__Task statement__: Omitting all images, output the entries that follow exactly as written.

(Itemized modification records)
=== Section Start ===
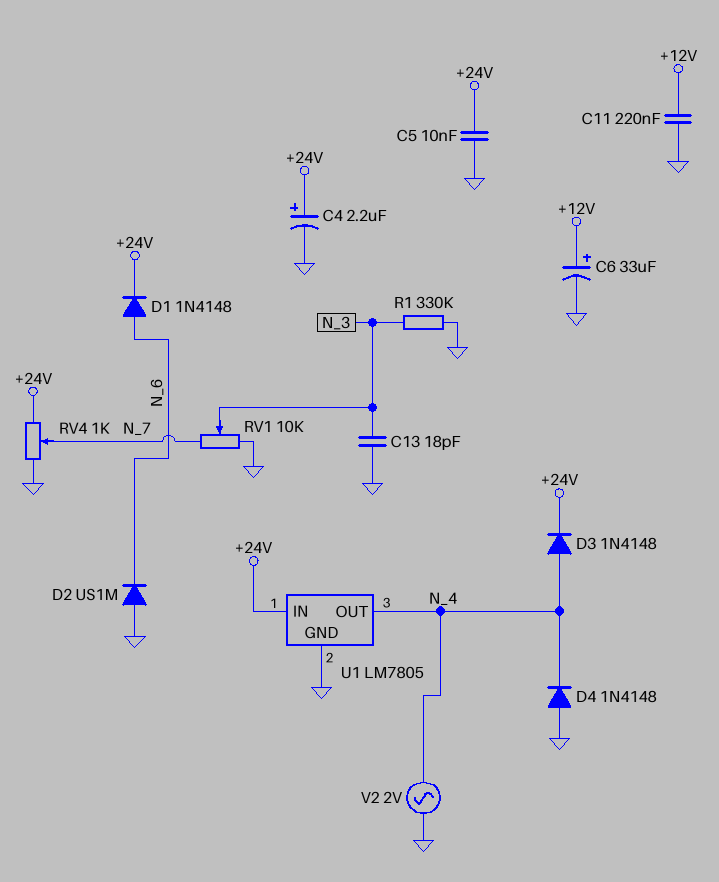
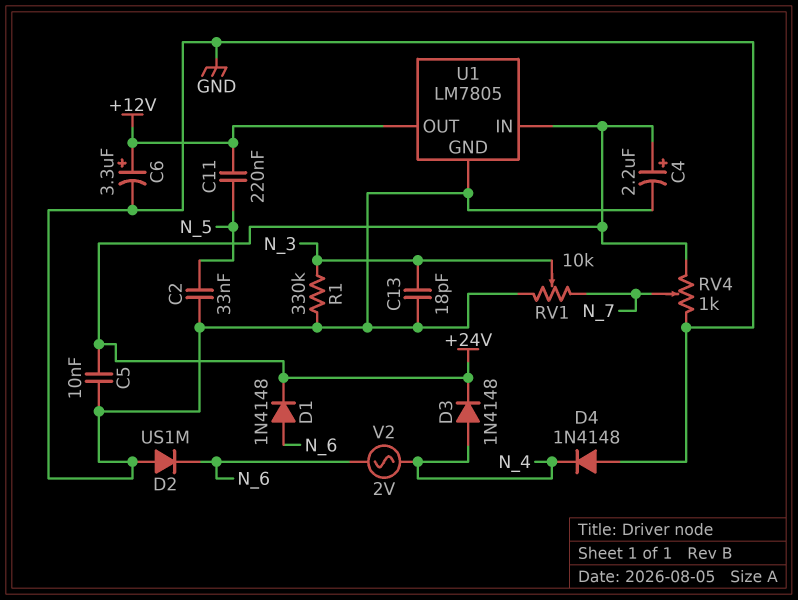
C2: none -> 33nF (GND, N_5)
C6: 33uF (plus +12V, minus GND) -> 3.3uF (plus +12V, minus GND)
C11: 220nF (+12V, GND) -> 220nF (+12V, N_5)
U1 pin OUT: N_4 -> +12V
V2: AC 2V (GND, N_4) -> AC 2V (N_4, N_6)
=== Section End ===
__Result of the task__:
C2: none -> 33nF (GND, N_5)
C6: 33uF (plus +12V, minus GND) -> 3.3uF (plus +12V, minus GND)
C11: 220nF (+12V, GND) -> 220nF (+12V, N_5)
U1 pin OUT: N_4 -> +12V
V2: AC 2V (GND, N_4) -> AC 2V (N_4, N_6)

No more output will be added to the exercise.